— Data to process —

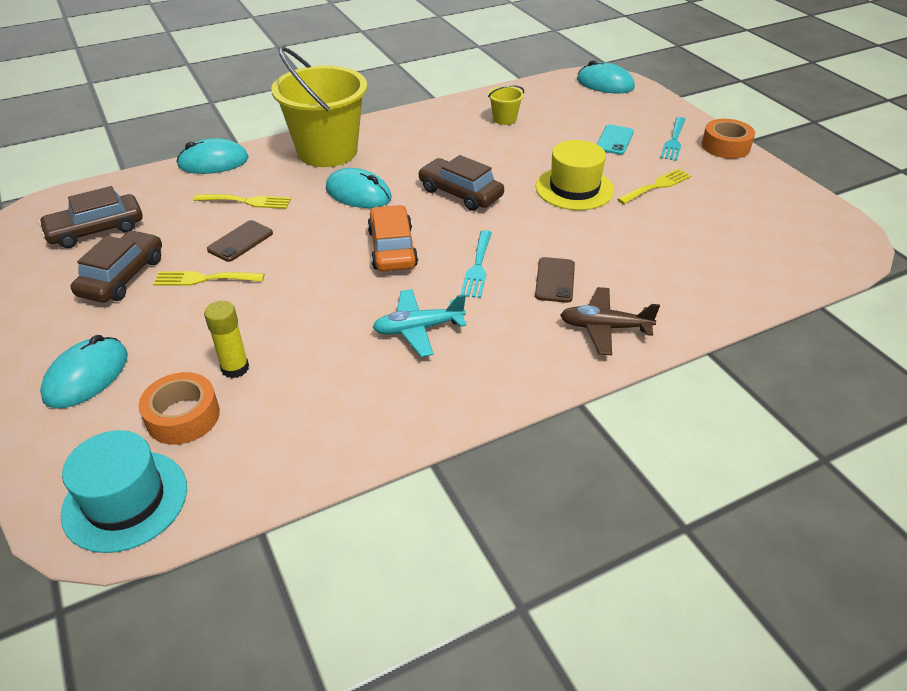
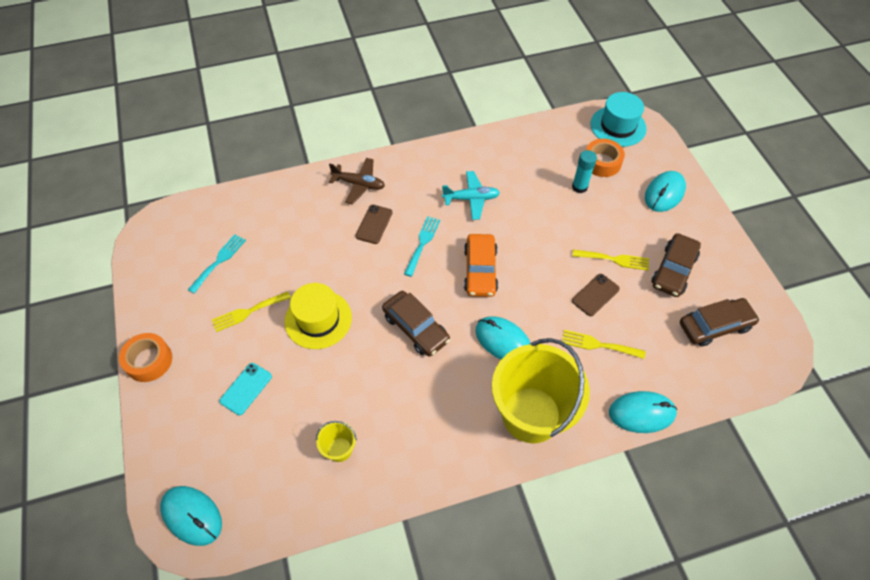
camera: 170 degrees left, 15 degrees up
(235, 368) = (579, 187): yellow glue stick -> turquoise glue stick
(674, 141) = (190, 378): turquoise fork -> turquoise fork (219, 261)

...

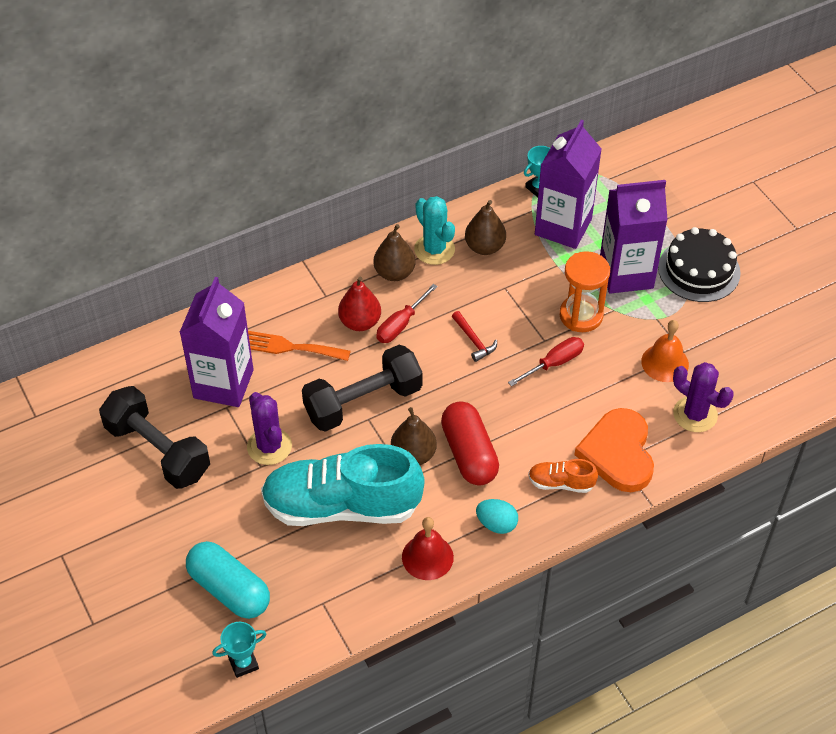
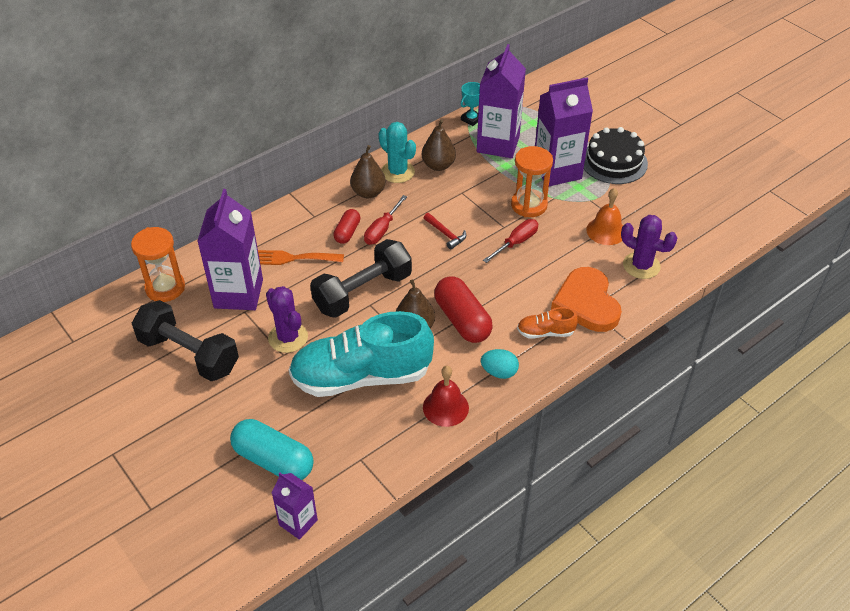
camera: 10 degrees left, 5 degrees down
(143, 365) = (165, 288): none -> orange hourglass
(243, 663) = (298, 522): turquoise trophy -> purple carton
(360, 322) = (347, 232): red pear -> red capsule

==

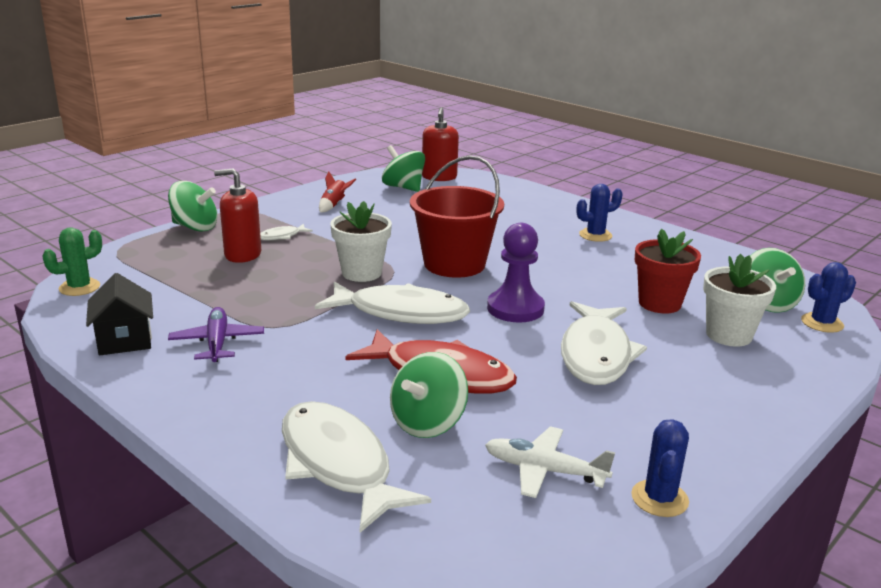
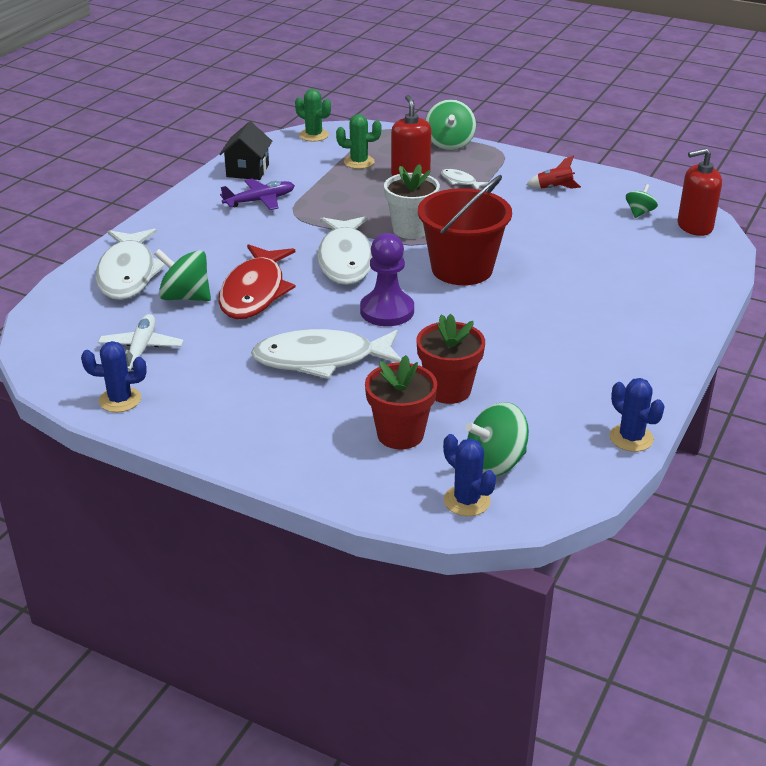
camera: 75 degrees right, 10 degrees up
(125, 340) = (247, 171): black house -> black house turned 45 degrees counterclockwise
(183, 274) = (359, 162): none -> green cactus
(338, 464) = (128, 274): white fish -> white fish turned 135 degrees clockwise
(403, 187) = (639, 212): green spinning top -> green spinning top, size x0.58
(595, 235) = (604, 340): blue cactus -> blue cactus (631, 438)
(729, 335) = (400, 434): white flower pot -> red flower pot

— Work task —
Wherever "turquoise" appears in the listing, report the line it is on.

— Exercise result —
(235, 368) = (579, 187): yellow glue stick -> turquoise glue stick
(674, 141) = (190, 378): turquoise fork -> turquoise fork (219, 261)
(243, 663) = (298, 522): turquoise trophy -> purple carton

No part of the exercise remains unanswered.